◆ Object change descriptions
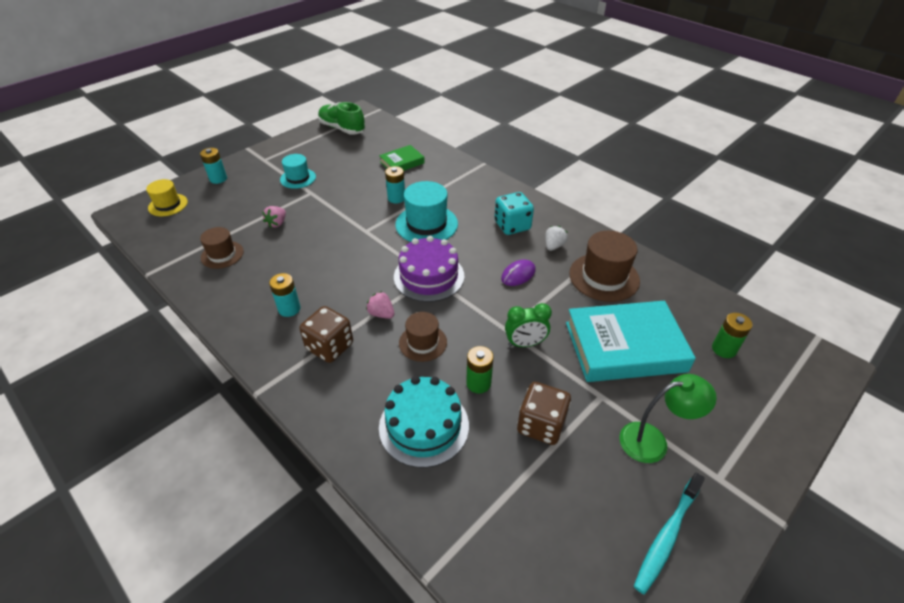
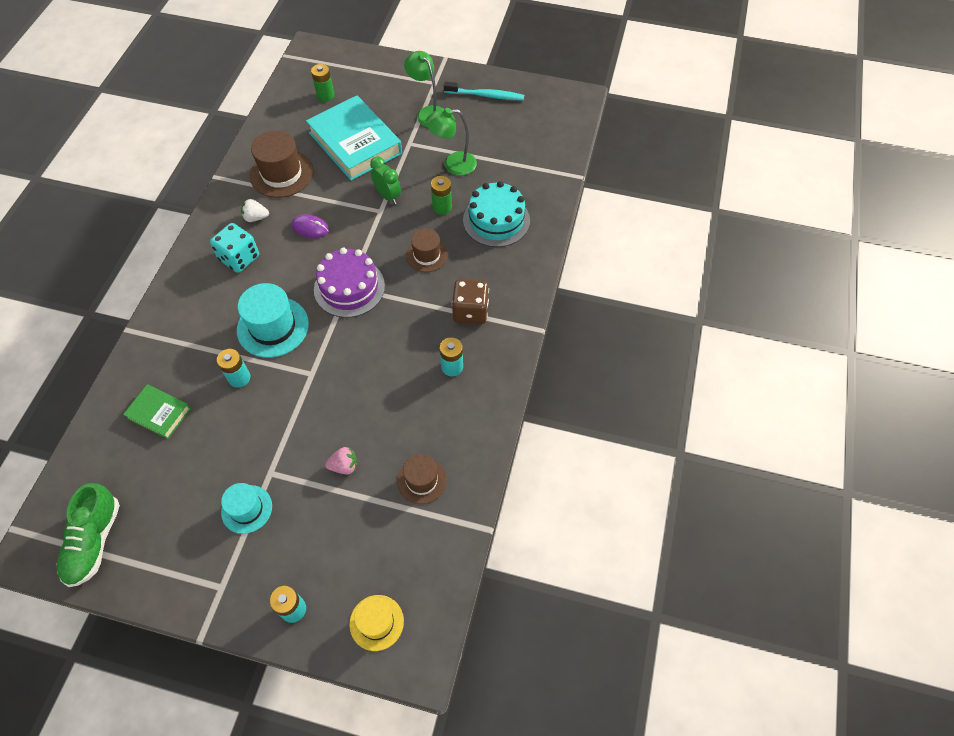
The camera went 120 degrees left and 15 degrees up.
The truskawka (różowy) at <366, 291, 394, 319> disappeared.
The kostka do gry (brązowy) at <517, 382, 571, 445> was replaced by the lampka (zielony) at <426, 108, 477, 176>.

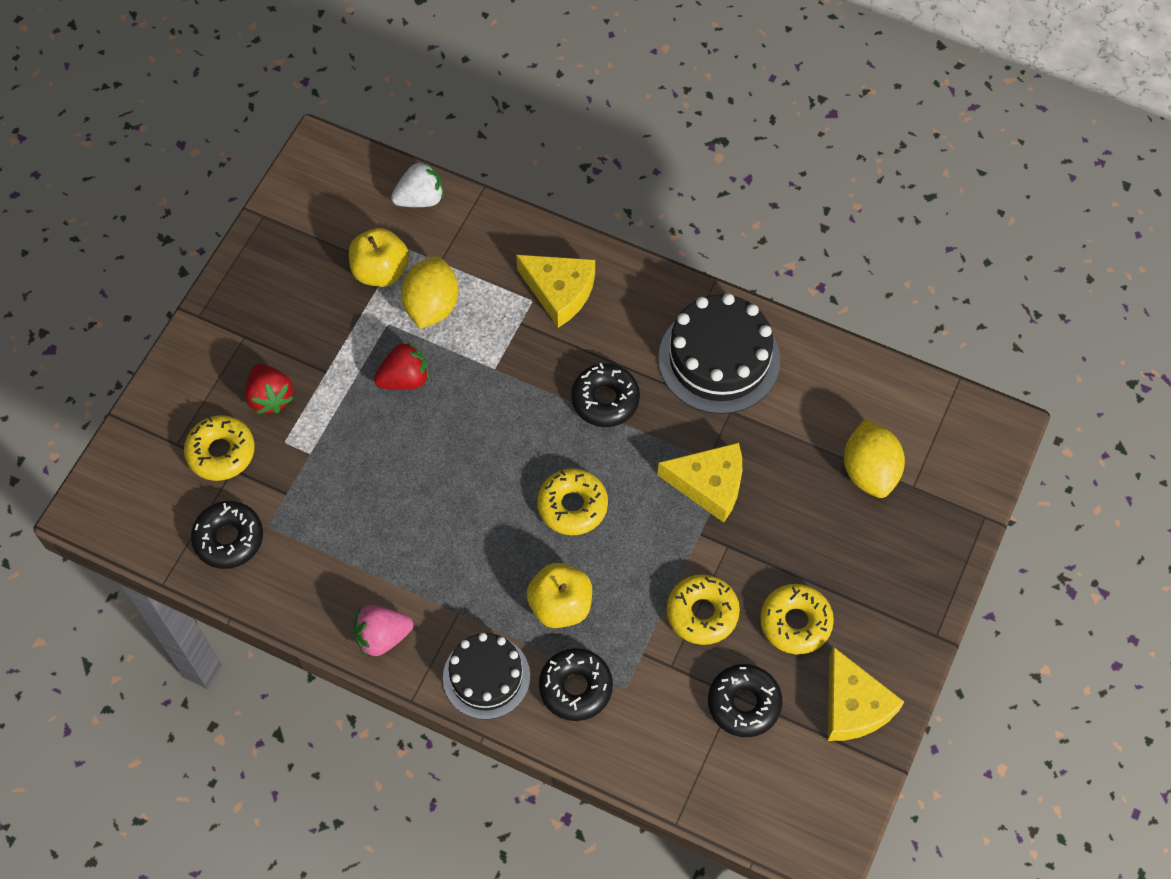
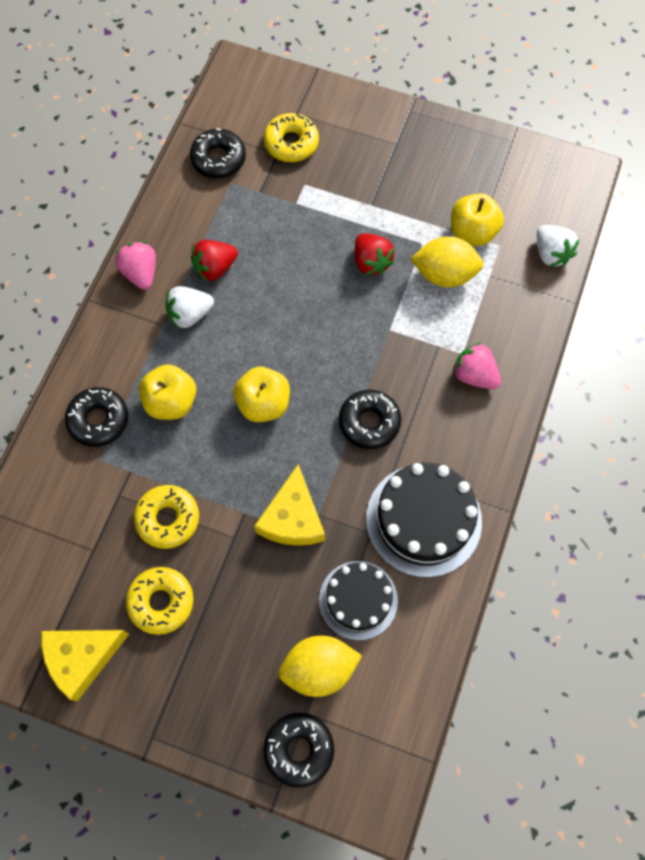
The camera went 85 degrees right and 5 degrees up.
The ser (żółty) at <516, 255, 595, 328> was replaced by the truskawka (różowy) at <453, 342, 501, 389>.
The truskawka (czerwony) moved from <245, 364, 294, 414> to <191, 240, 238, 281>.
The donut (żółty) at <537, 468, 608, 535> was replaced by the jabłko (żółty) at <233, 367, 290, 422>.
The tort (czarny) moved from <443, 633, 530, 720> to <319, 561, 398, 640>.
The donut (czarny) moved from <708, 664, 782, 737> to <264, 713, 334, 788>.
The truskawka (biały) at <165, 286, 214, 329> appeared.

◆ Task requirements
Copy exactly, and only, the lines from the first entry through the line holding "The truskawka (różowy) at <366, 291, 394, 319>", both ends included, leaving out every picture.

◆ Written reply
The camera went 120 degrees left and 15 degrees up.
The truskawka (różowy) at <366, 291, 394, 319> disappeared.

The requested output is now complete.